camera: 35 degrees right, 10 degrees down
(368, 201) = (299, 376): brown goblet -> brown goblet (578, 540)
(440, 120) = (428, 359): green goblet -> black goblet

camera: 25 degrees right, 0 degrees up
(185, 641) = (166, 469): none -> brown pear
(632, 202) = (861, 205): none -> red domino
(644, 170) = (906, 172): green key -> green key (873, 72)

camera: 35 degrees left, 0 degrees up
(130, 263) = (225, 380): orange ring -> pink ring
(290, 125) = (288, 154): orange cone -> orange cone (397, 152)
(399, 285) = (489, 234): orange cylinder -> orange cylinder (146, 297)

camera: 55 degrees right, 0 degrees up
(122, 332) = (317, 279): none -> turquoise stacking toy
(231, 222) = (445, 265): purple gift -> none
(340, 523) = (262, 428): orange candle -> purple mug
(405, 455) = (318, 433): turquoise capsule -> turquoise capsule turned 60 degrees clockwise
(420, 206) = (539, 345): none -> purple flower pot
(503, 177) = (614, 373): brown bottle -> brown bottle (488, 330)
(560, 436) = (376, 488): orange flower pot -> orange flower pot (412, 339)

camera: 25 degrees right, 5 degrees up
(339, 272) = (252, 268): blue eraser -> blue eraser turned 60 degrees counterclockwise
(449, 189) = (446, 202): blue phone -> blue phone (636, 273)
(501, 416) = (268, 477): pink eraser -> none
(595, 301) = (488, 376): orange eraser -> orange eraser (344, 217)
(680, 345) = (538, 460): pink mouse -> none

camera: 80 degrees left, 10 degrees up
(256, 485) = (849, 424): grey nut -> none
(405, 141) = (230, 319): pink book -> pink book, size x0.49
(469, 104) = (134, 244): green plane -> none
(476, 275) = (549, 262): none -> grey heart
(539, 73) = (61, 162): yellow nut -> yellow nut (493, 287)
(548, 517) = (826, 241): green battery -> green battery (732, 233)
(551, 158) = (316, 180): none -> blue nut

▶ **To do**
Only an exact transcription of all the entries will do.

▶ **Written response**
camera: 35 degrees right, 10 degrees down
(368, 201) = (299, 376): brown goblet -> brown goblet (578, 540)
(440, 120) = (428, 359): green goblet -> black goblet

camera: 25 degrees right, 0 degrees up
(185, 641) = (166, 469): none -> brown pear
(632, 202) = (861, 205): none -> red domino
(644, 170) = (906, 172): green key -> green key (873, 72)

camera: 35 degrees left, 0 degrees up
(130, 263) = (225, 380): orange ring -> pink ring
(290, 125) = (288, 154): orange cone -> orange cone (397, 152)
(399, 285) = (489, 234): orange cylinder -> orange cylinder (146, 297)

camera: 55 degrees right, 0 degrees up
(122, 332) = (317, 279): none -> turquoise stacking toy
(231, 222) = (445, 265): purple gift -> none
(340, 523) = (262, 428): orange candle -> purple mug
(405, 455) = (318, 433): turquoise capsule -> turquoise capsule turned 60 degrees clockwise
(420, 206) = (539, 345): none -> purple flower pot
(503, 177) = (614, 373): brown bottle -> brown bottle (488, 330)
(560, 436) = (376, 488): orange flower pot -> orange flower pot (412, 339)

camera: 25 degrees right, 5 degrees up
(339, 272) = (252, 268): blue eraser -> blue eraser turned 60 degrees counterclockwise
(449, 189) = (446, 202): blue phone -> blue phone (636, 273)
(501, 416) = (268, 477): pink eraser -> none
(595, 301) = (488, 376): orange eraser -> orange eraser (344, 217)
(680, 345) = (538, 460): pink mouse -> none

camera: 80 degrees left, 10 degrees up
(256, 485) = (849, 424): grey nut -> none
(405, 141) = (230, 319): pink book -> pink book, size x0.49
(469, 104) = (134, 244): green plane -> none
(476, 275) = (549, 262): none -> grey heart
(539, 73) = (61, 162): yellow nut -> yellow nut (493, 287)
(548, 517) = (826, 241): green battery -> green battery (732, 233)
(551, 158) = (316, 180): none -> blue nut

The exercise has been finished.